The records.

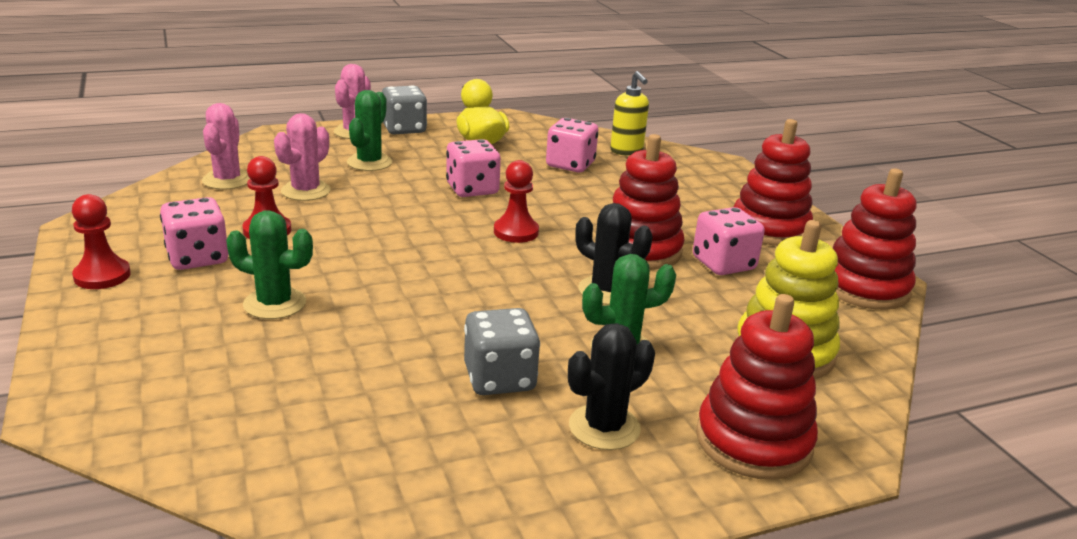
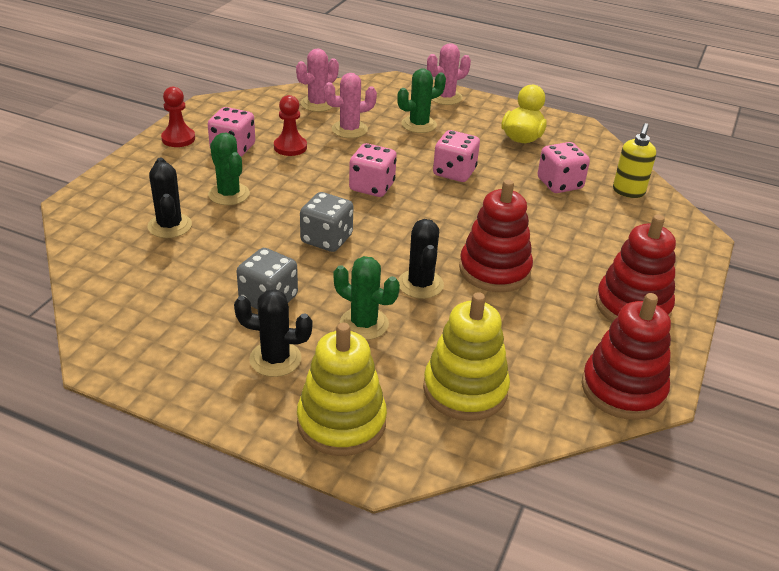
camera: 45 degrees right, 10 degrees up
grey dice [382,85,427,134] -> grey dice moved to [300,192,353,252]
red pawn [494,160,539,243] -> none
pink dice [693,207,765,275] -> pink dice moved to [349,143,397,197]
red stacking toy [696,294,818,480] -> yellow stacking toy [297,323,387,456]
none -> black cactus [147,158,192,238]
...
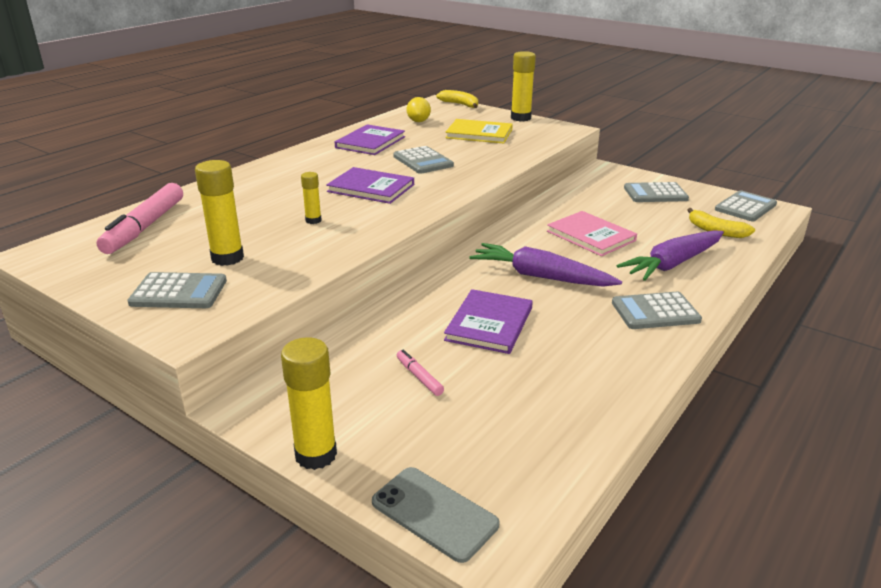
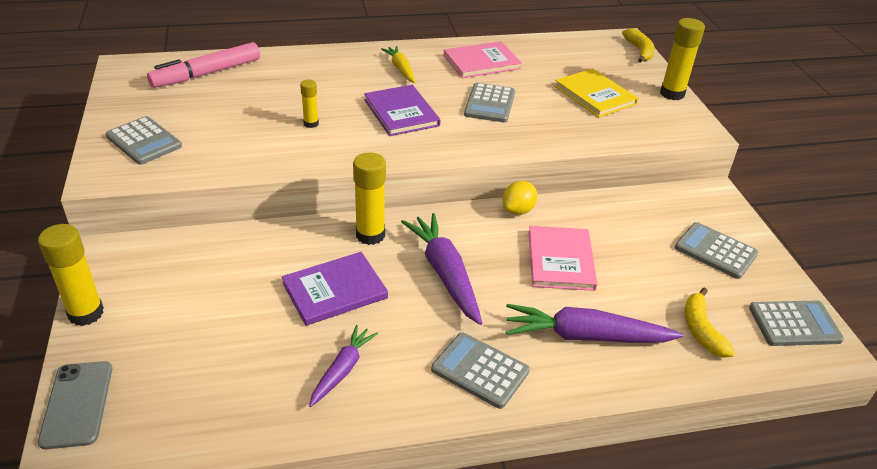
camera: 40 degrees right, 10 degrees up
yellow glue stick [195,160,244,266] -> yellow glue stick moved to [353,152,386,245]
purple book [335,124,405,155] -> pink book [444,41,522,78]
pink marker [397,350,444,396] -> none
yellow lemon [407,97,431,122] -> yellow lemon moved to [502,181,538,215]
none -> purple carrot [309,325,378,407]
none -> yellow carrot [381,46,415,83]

Exercise instructions.
Find every line in the records that uses the string "dice", then copy it.

Written response.
grey dice [382,85,427,134] -> grey dice moved to [300,192,353,252]
pink dice [693,207,765,275] -> pink dice moved to [349,143,397,197]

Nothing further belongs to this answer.